> **Extracted records**
- Opening Delimiter -

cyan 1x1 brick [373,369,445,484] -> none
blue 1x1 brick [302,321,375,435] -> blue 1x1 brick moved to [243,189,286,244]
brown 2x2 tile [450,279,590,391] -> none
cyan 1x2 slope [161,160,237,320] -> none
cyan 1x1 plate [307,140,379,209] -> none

- Closing Delimiter -
- Opening Delimiter -

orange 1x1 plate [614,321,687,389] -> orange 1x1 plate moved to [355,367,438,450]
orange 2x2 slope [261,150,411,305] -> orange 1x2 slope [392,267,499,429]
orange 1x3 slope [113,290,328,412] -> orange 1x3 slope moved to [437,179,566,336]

- Closing Delimiter -
- Opening Delimiter -

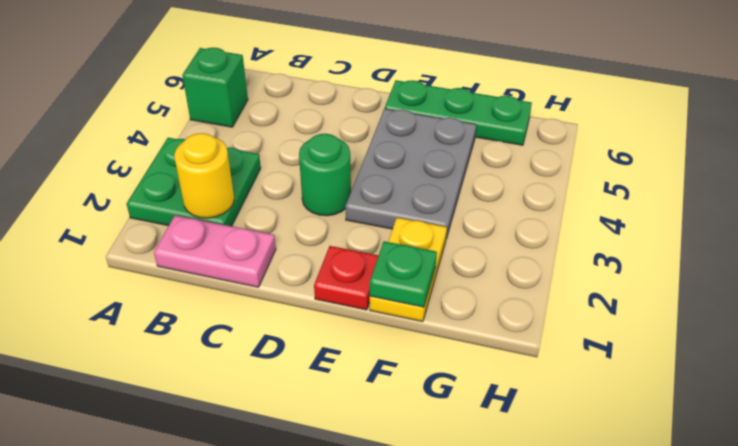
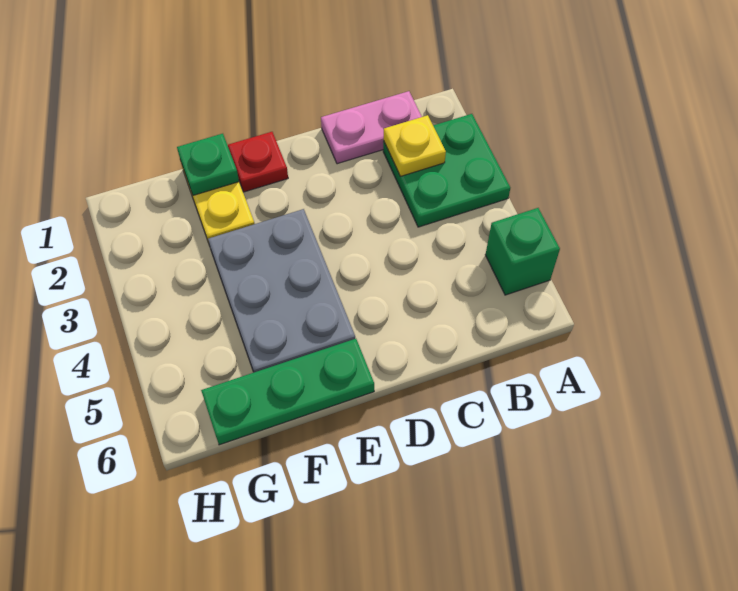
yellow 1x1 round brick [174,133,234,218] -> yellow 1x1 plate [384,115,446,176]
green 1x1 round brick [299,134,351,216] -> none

- Closing Delimiter -

> **Problem statement**
Out of the entries above, write out only the lines between the line holding "cyan 1x1 brick [373,369,445,484] -> none" and the line holding "cyan 1x1 plate [307,140,379,209] -> none", inclusive, each exactly as given.

> **Result**
cyan 1x1 brick [373,369,445,484] -> none
blue 1x1 brick [302,321,375,435] -> blue 1x1 brick moved to [243,189,286,244]
brown 2x2 tile [450,279,590,391] -> none
cyan 1x2 slope [161,160,237,320] -> none
cyan 1x1 plate [307,140,379,209] -> none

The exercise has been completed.